Start of INPUT MATERIAL

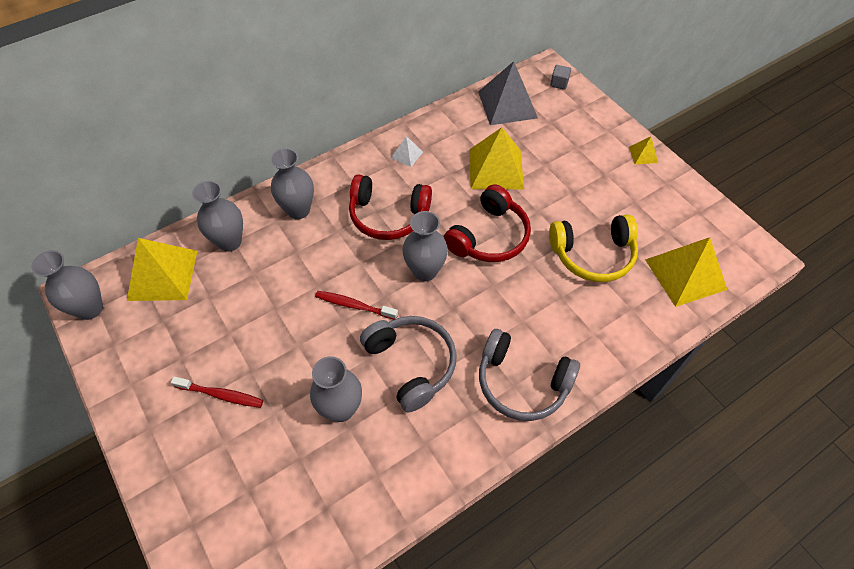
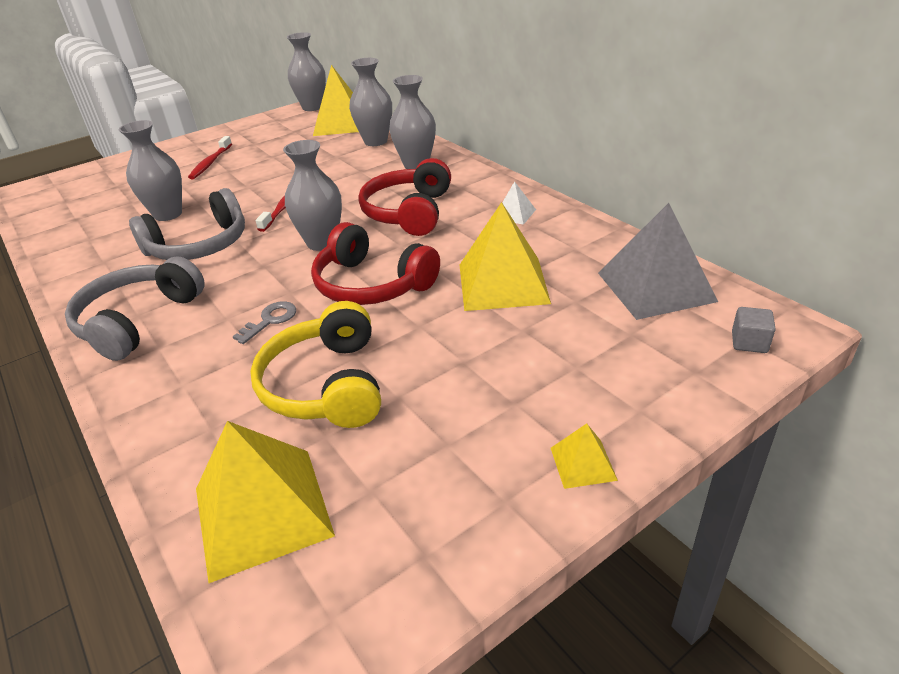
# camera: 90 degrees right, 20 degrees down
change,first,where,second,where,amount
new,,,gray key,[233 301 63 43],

End of INPUT MATERIAL
Start of INPUT MATERIAL

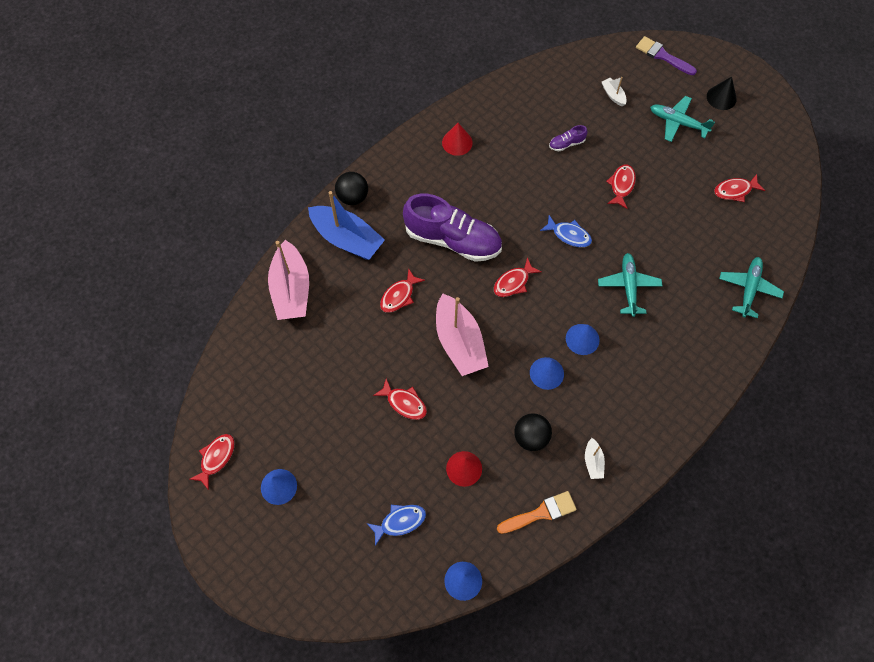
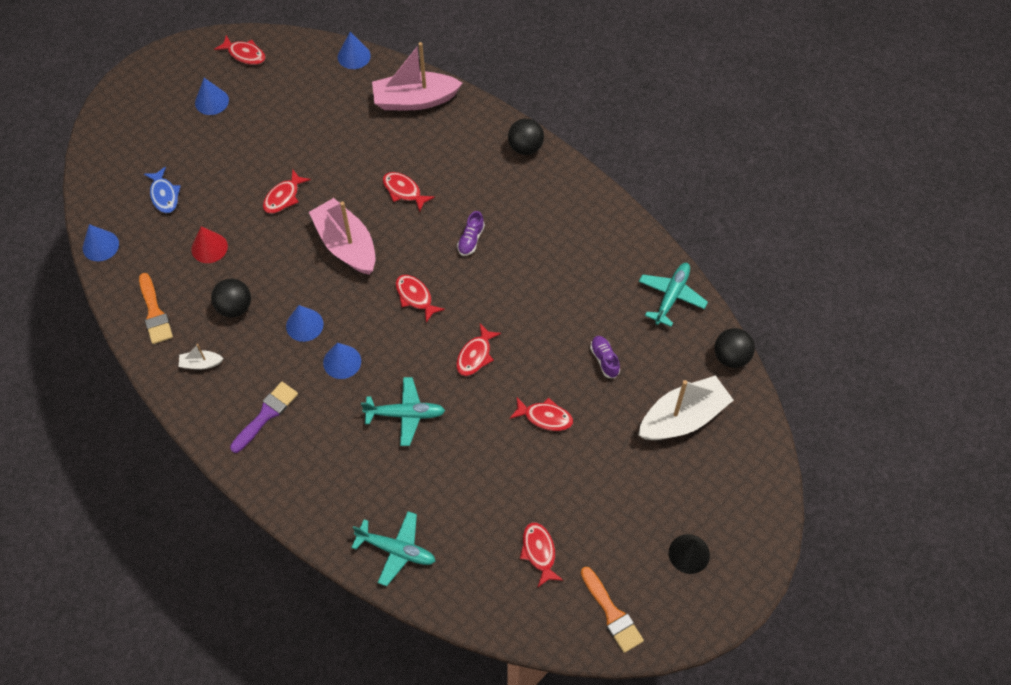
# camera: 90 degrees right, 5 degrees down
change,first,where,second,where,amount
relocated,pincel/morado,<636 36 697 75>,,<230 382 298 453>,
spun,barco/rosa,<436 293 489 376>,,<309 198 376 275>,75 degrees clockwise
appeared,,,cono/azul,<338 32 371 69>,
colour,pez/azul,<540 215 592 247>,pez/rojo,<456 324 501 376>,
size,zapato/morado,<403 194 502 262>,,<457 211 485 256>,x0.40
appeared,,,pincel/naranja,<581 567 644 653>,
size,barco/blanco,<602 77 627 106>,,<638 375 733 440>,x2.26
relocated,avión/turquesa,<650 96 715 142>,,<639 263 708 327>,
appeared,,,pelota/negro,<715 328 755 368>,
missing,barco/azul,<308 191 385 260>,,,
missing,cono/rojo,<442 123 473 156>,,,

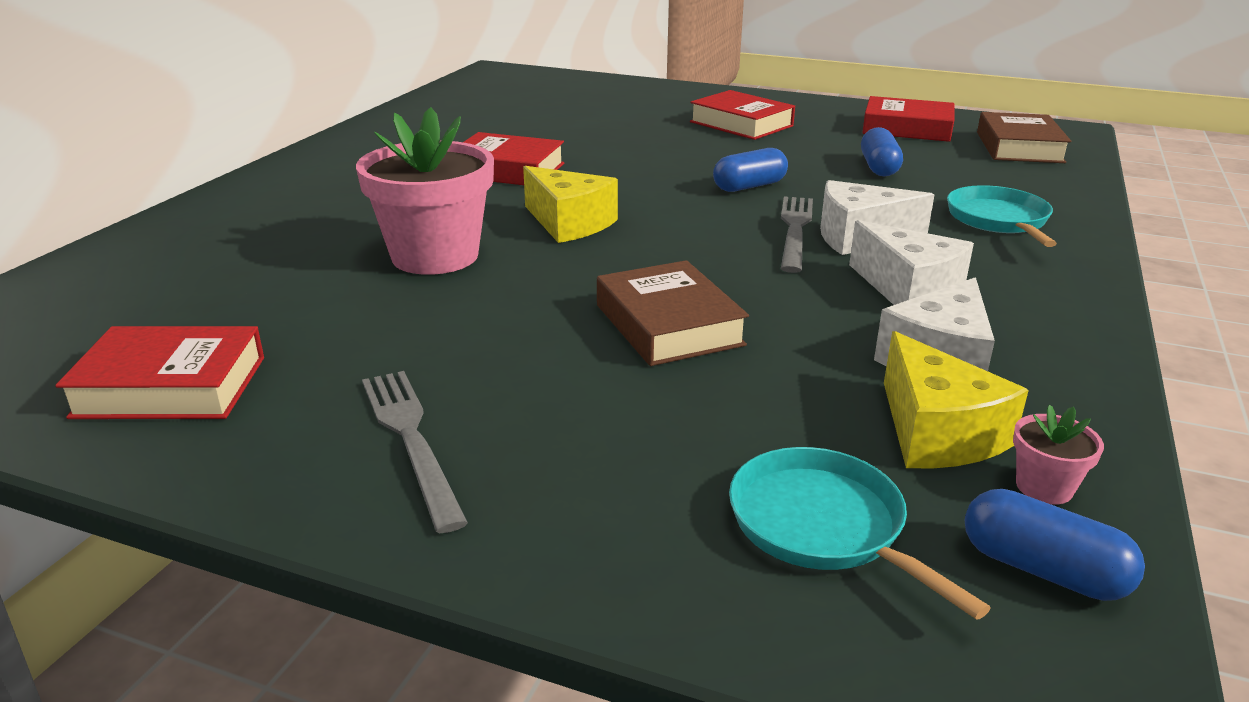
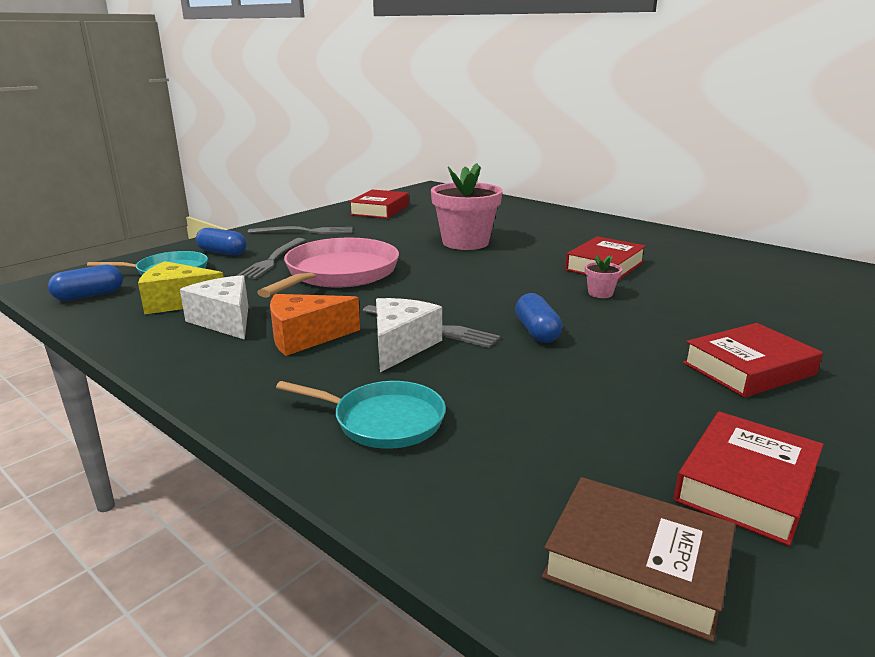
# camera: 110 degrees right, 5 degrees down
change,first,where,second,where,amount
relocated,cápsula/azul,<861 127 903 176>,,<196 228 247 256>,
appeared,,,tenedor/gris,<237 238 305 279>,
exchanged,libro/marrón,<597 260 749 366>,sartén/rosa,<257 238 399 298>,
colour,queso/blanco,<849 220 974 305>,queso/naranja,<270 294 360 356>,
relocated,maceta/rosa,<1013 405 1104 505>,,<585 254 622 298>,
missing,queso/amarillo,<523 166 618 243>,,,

End of INPUT MATERIAL

## DIRECTIONS FOR THIS TASK
Go through the data above and copy each line that holds the word "size".

## RESULT
size,zapato/morado,<403 194 502 262>,,<457 211 485 256>,x0.40
size,barco/blanco,<602 77 627 106>,,<638 375 733 440>,x2.26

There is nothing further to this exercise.